* [Recorded data]:
+---+

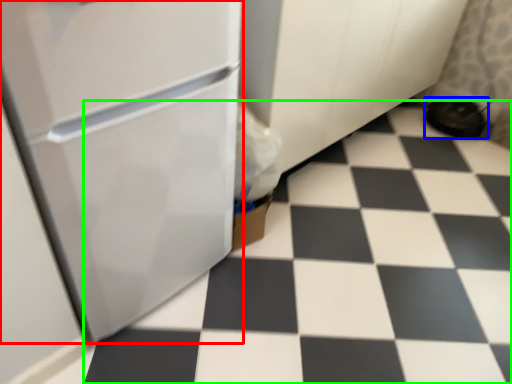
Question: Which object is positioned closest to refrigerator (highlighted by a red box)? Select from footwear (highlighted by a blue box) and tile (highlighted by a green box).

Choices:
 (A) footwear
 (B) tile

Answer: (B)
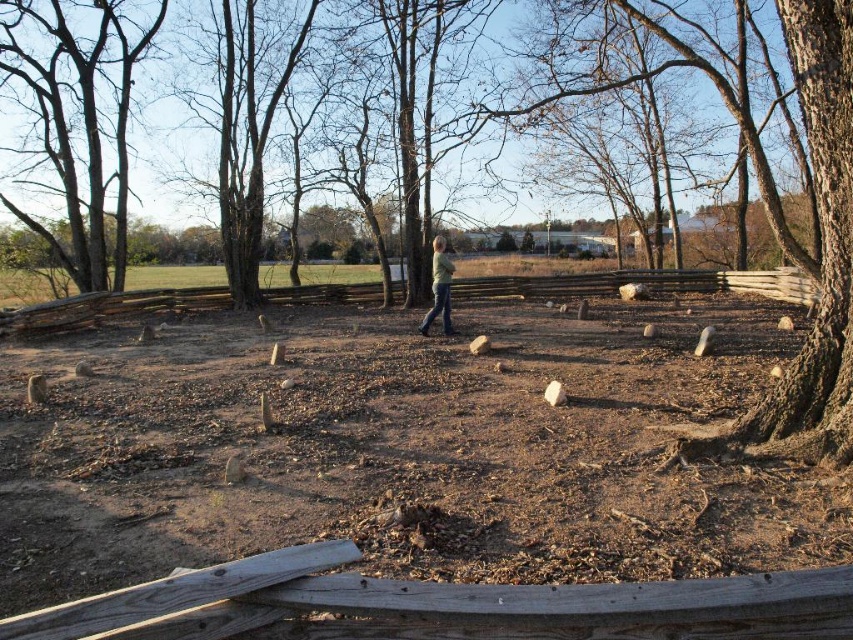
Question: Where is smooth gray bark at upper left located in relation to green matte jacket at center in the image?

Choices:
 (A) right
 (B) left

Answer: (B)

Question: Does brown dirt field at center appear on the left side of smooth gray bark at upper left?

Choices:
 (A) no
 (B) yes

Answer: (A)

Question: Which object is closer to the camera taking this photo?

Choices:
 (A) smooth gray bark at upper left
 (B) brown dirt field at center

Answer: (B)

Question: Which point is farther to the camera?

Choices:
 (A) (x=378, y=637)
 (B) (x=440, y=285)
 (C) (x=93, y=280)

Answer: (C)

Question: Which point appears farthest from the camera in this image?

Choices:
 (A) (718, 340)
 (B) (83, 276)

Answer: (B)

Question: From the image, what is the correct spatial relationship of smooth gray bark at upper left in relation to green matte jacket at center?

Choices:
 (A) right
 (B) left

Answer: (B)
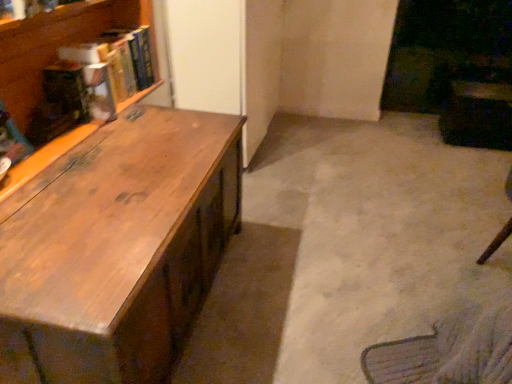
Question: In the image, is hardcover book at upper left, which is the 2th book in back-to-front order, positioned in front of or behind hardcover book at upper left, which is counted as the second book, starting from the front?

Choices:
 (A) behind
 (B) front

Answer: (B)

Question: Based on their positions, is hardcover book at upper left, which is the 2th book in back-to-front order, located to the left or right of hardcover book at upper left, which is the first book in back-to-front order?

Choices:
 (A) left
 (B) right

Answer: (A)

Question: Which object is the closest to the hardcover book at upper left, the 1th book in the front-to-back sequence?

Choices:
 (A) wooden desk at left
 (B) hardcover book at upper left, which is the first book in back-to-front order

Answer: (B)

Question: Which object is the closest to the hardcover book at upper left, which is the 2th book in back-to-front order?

+---+

* [DIRECTIONS FOR THIS TASK]: Copy the rows above word for word, starting at the very beginning and stopping after the line that contains "Question: In the". Leave the pictures out.

* [WRITTEN ANSWER]:
Question: Which object is positioned closest to refrigerator (highlighted by a red box)? Select from footwear (highlighted by a blue box) and tile (highlighted by a green box).

Choices:
 (A) footwear
 (B) tile

Answer: (B)
Question: Where is smooth gray bark at upper left located in relation to green matte jacket at center in the image?

Choices:
 (A) right
 (B) left

Answer: (B)

Question: Does brown dirt field at center appear on the left side of smooth gray bark at upper left?

Choices:
 (A) no
 (B) yes

Answer: (A)

Question: Which object is closer to the camera taking this photo?

Choices:
 (A) smooth gray bark at upper left
 (B) brown dirt field at center

Answer: (B)

Question: Which point is farther to the camera?

Choices:
 (A) (x=378, y=637)
 (B) (x=440, y=285)
 (C) (x=93, y=280)

Answer: (C)

Question: Which point appears farthest from the camera in this image?

Choices:
 (A) (718, 340)
 (B) (83, 276)

Answer: (B)

Question: From the image, what is the correct spatial relationship of smooth gray bark at upper left in relation to green matte jacket at center?

Choices:
 (A) right
 (B) left

Answer: (B)
Question: In the image, is hardcover book at upper left, which is the 2th book in back-to-front order, positioned in front of or behind hardcover book at upper left, which is counted as the second book, starting from the front?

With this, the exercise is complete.